For the material below, output exactly the span from the line with "camera: 30 degrees right, 5 degrees up" to the line with "(775, 225) = (959, 407): pink", including both, and nothing besides.

[Opening Data to examine section]

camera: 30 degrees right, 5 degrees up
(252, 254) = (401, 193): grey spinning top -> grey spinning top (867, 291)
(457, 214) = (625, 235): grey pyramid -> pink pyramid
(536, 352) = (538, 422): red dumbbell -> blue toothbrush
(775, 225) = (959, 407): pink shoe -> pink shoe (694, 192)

[Closing Data to examine section]
[Opening Data to examine section]

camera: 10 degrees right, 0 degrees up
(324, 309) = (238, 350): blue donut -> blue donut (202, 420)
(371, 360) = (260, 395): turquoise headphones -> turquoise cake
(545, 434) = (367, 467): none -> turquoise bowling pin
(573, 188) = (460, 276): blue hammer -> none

[Closing Data to examine section]
[Opening Data to examine section]

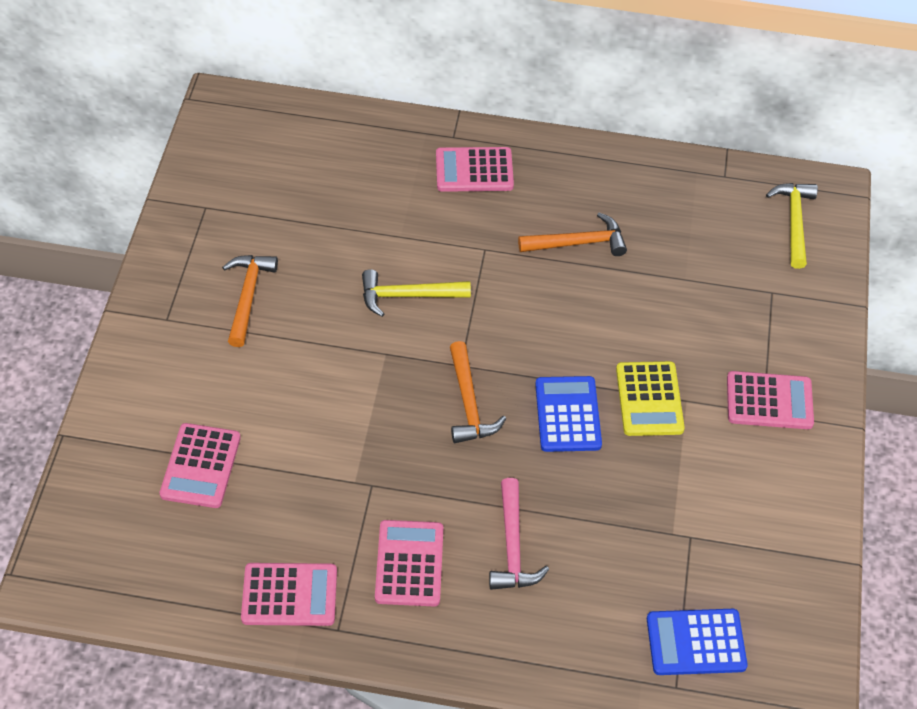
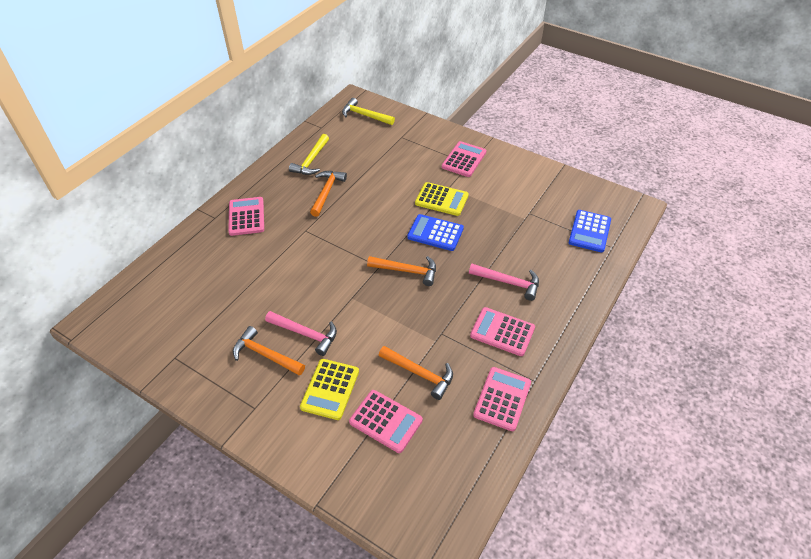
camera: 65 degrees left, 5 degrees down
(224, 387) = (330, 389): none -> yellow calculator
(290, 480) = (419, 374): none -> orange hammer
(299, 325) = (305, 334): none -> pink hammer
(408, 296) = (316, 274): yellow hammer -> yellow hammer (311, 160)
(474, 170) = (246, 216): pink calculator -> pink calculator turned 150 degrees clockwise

[Closing Data to examine section]

- **Exercise result**
camera: 30 degrees right, 5 degrees up
(252, 254) = (401, 193): grey spinning top -> grey spinning top (867, 291)
(457, 214) = (625, 235): grey pyramid -> pink pyramid
(536, 352) = (538, 422): red dumbbell -> blue toothbrush
(775, 225) = (959, 407): pink shoe -> pink shoe (694, 192)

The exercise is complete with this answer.